What to produce
Scan the entries for the string "white" and give the number of lines that have it, nothing further.

Data listing
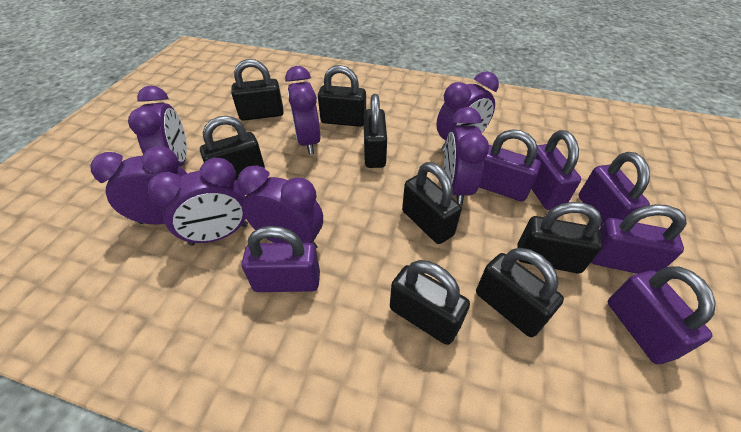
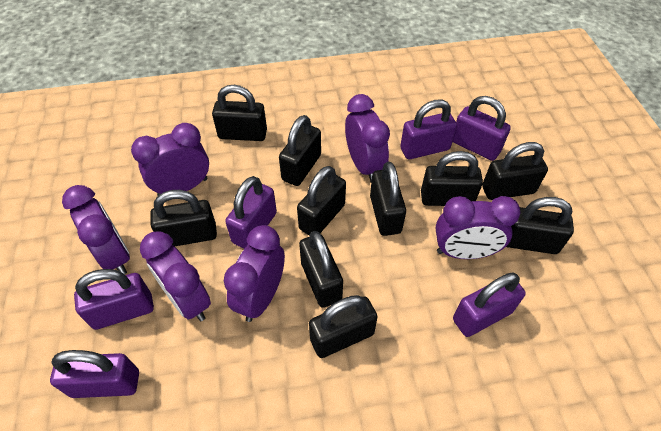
black padlock: 8 -> 10
purple clock: 7 -> 6

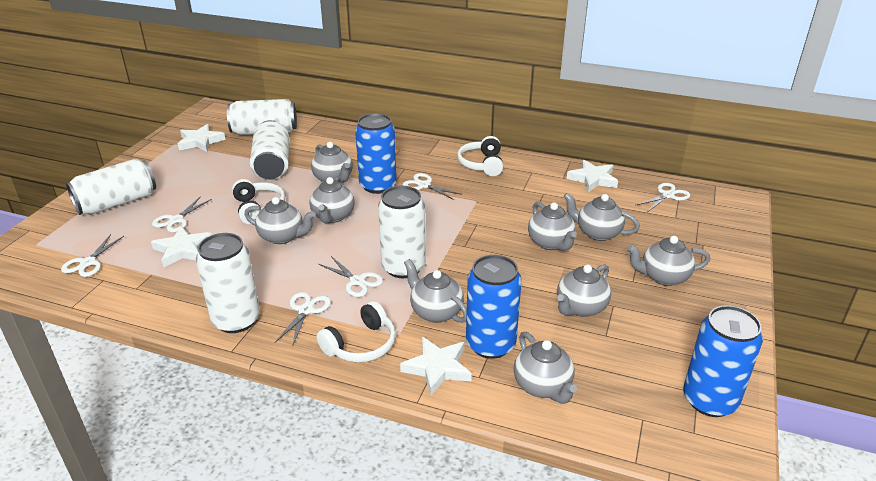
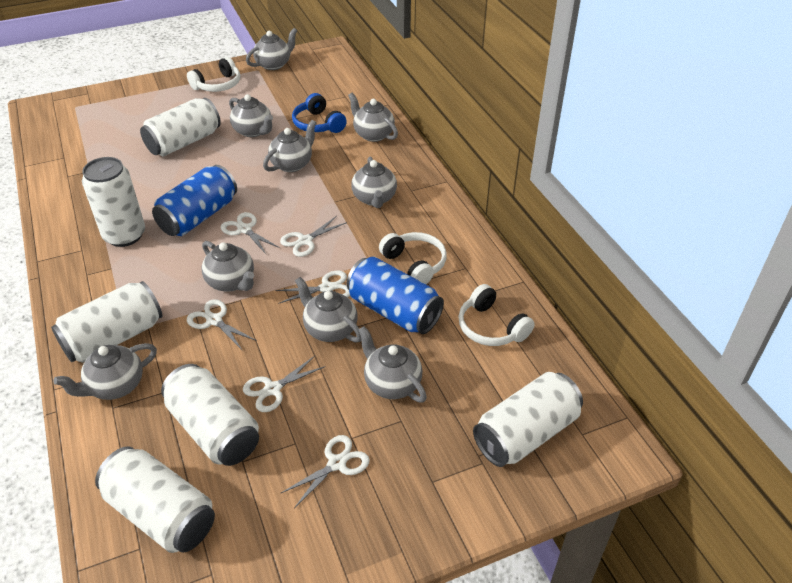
blue can: 3 -> 2
blue headphones: 0 -> 1
white can: 5 -> 6
white star: 4 -> 0

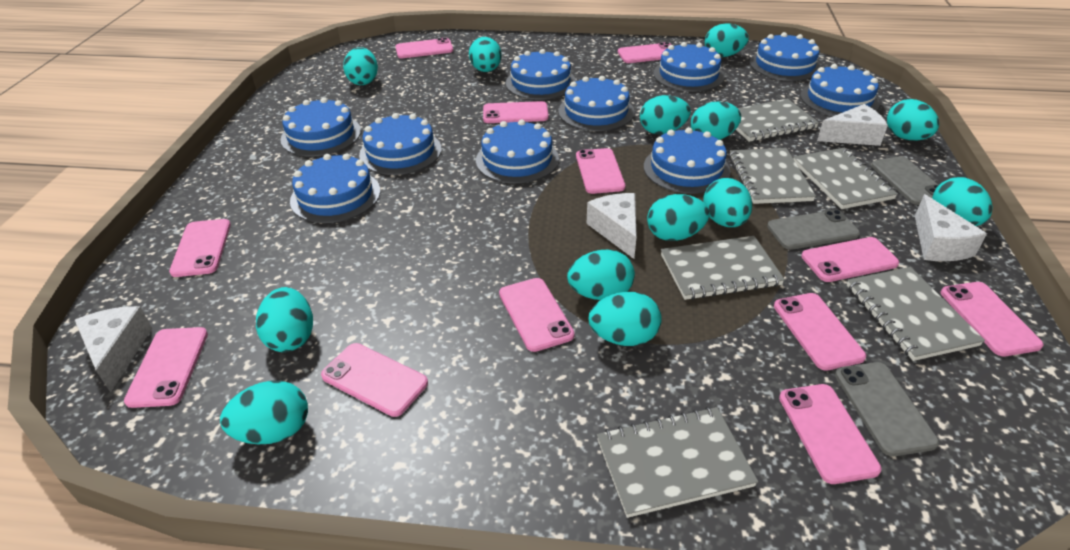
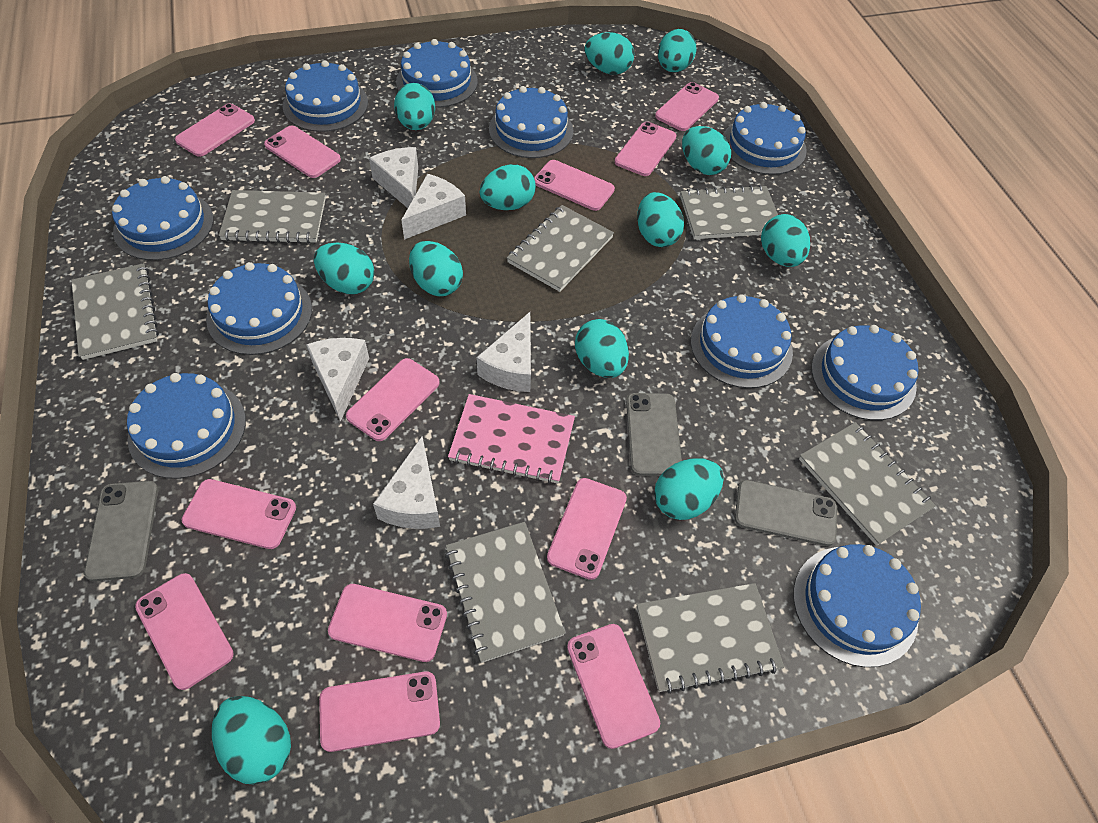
grey notebook: 6 -> 7
pink notebook: 0 -> 1
turquoise egg: 13 -> 12
white cheese: 4 -> 5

Answer box
3